- _Problem description_: Each entry should be repeated exactly. Its pictures should not be.

Modification records
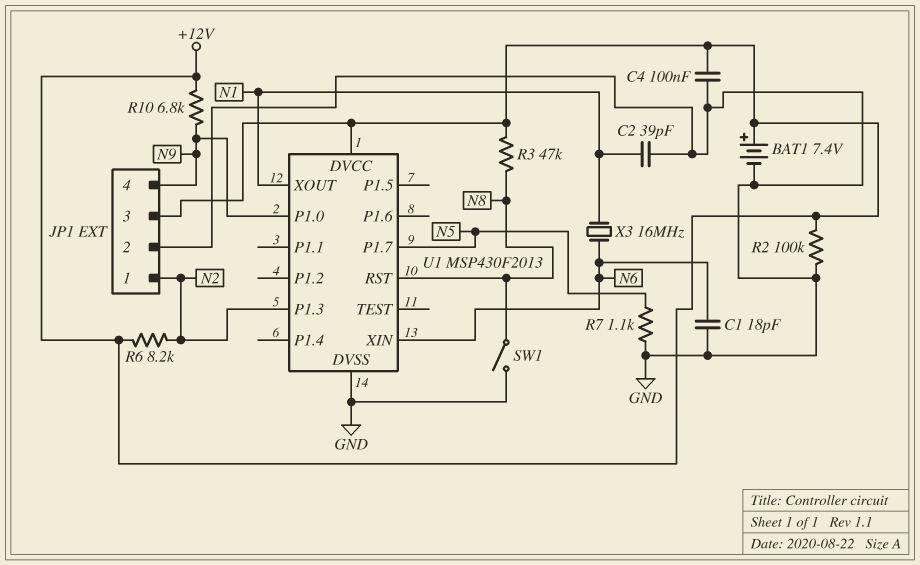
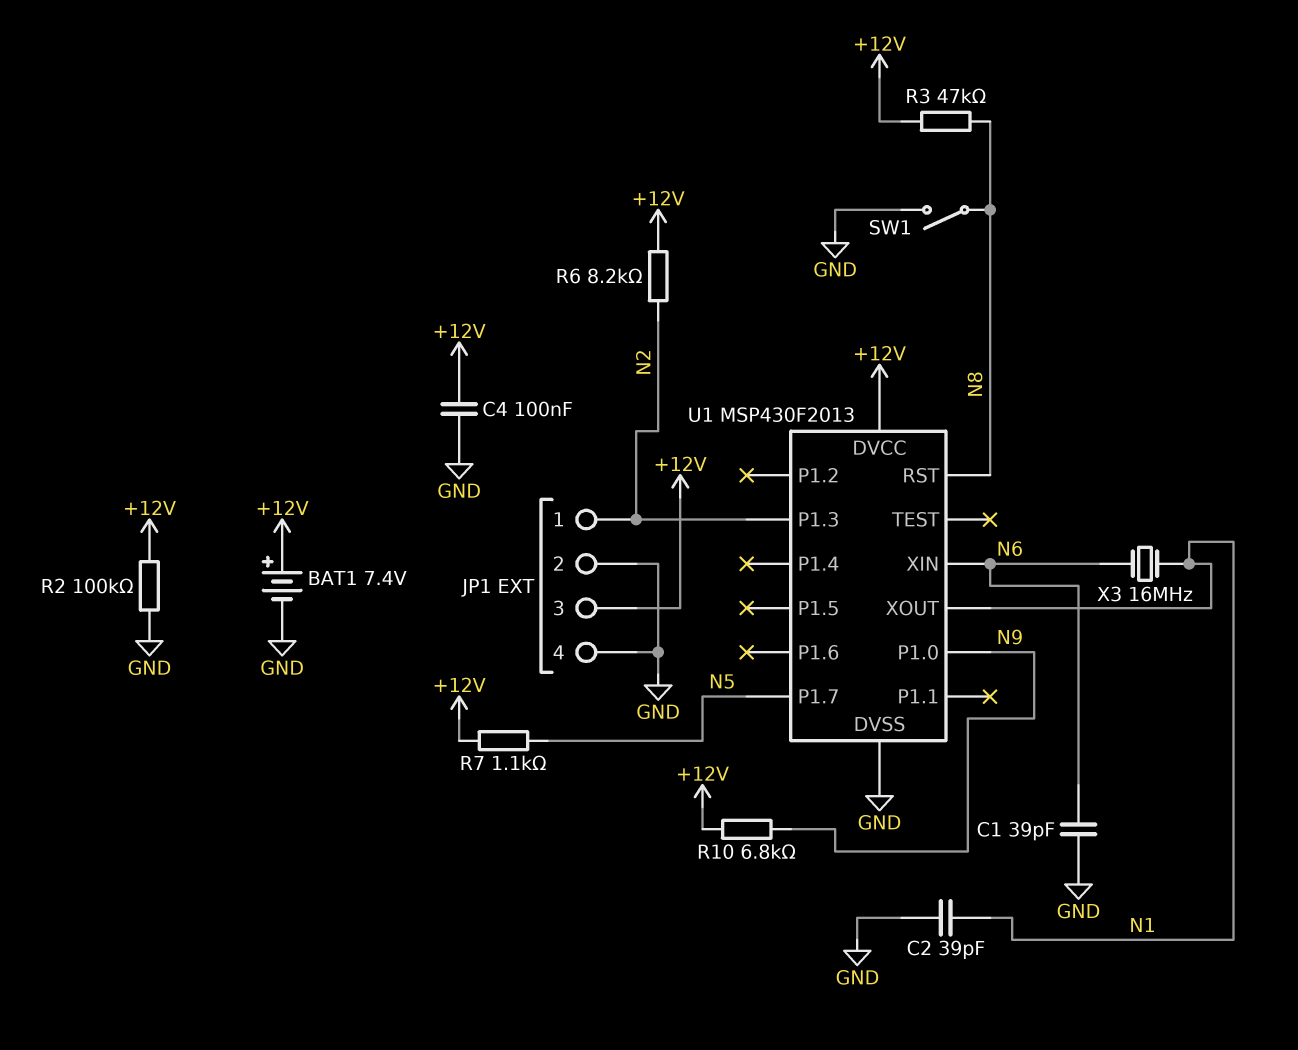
C1: 18pF (GND, N6) -> 39pF (GND, N6)
JP1 pin 4: N9 -> GND
R7: 1.1k (GND, N5) -> 1.1k (+12V, N5)

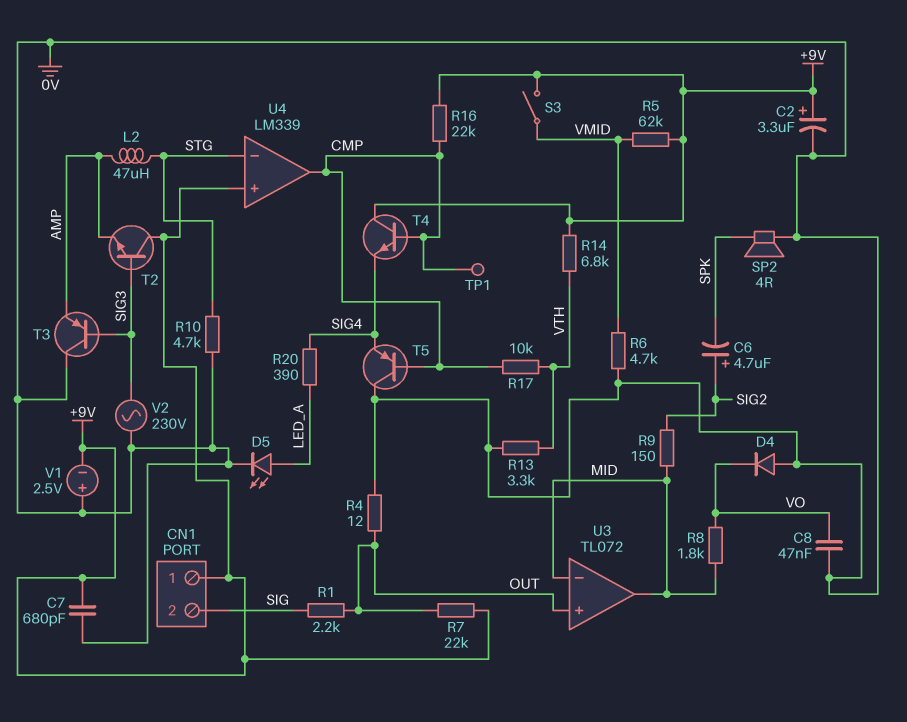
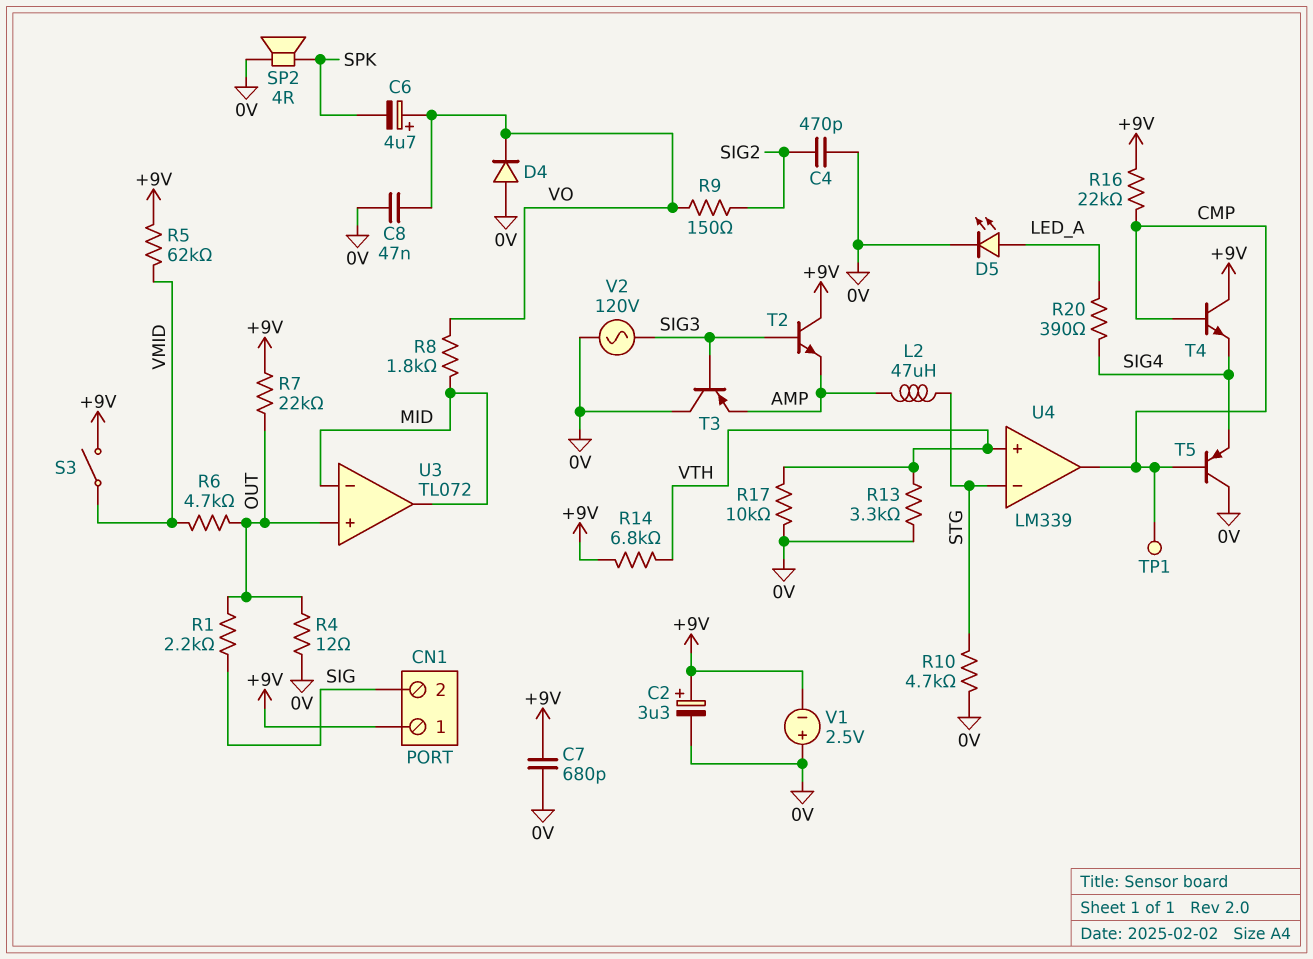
C4: none -> 470pF (0V, SIG2)
C6: 4.7uF (plus SIG2, minus SPK) -> 4.7uF (plus VO, minus SPK)
R6: 4.7k (0V, VMID) -> 4.7k (OUT, VMID)
R9: 150 (MID, SIG2) -> 150 (SIG2, VO)
R17: 10k (CMP, VTH) -> 10k (0V, VTH)
U4 pin in+: +9V -> VTH
V2: AC 230V (0V, SIG3) -> AC 120V (0V, SIG3)

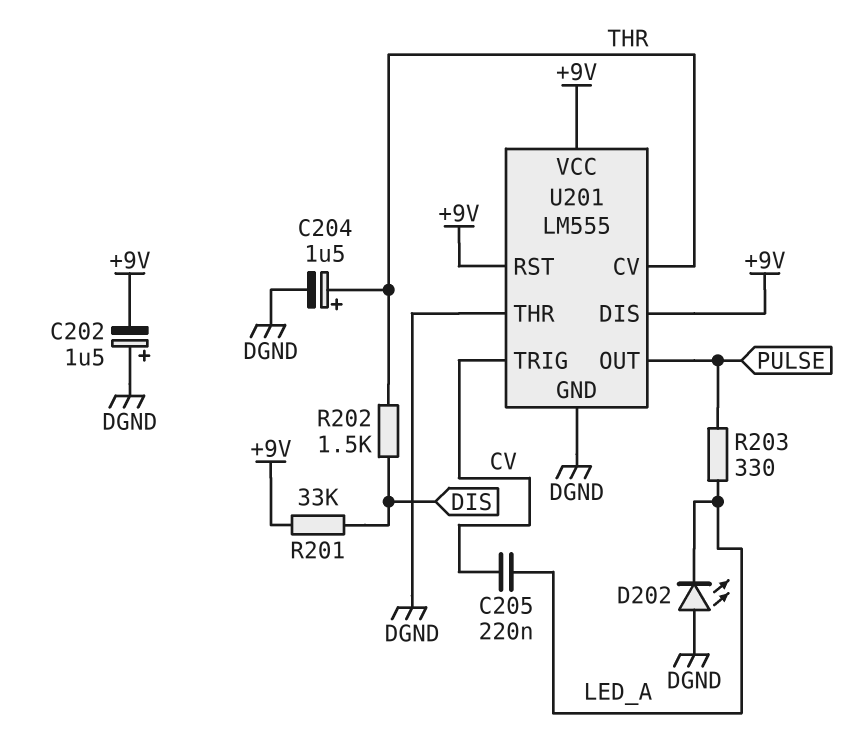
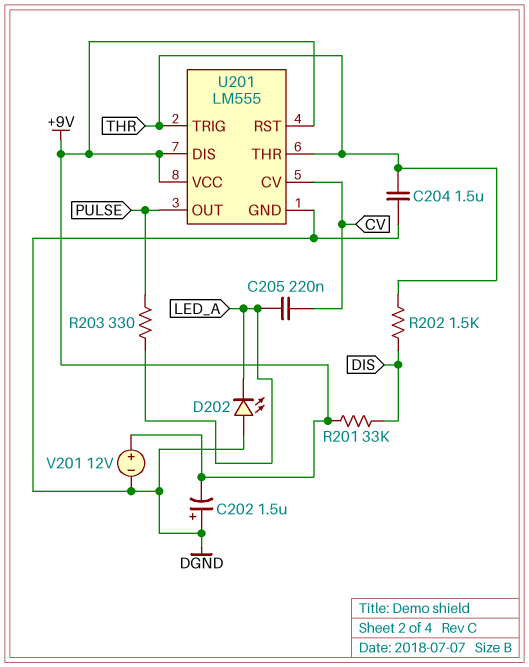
C204: 1.5uF (plus THR, minus DGND) -> 1.5uF (DGND, THR)
U201 pin CV: THR -> CV
U201 pin THR: DGND -> THR
U201 pin TRIG: CV -> THR
V201: none -> 12V (plus +9V, minus DGND)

- _Exercise answer_:
C1: 18pF (GND, N6) -> 39pF (GND, N6)
JP1 pin 4: N9 -> GND
R7: 1.1k (GND, N5) -> 1.1k (+12V, N5)

C4: none -> 470pF (0V, SIG2)
C6: 4.7uF (plus SIG2, minus SPK) -> 4.7uF (plus VO, minus SPK)
R6: 4.7k (0V, VMID) -> 4.7k (OUT, VMID)
R9: 150 (MID, SIG2) -> 150 (SIG2, VO)
R17: 10k (CMP, VTH) -> 10k (0V, VTH)
U4 pin in+: +9V -> VTH
V2: AC 230V (0V, SIG3) -> AC 120V (0V, SIG3)

C204: 1.5uF (plus THR, minus DGND) -> 1.5uF (DGND, THR)
U201 pin CV: THR -> CV
U201 pin THR: DGND -> THR
U201 pin TRIG: CV -> THR
V201: none -> 12V (plus +9V, minus DGND)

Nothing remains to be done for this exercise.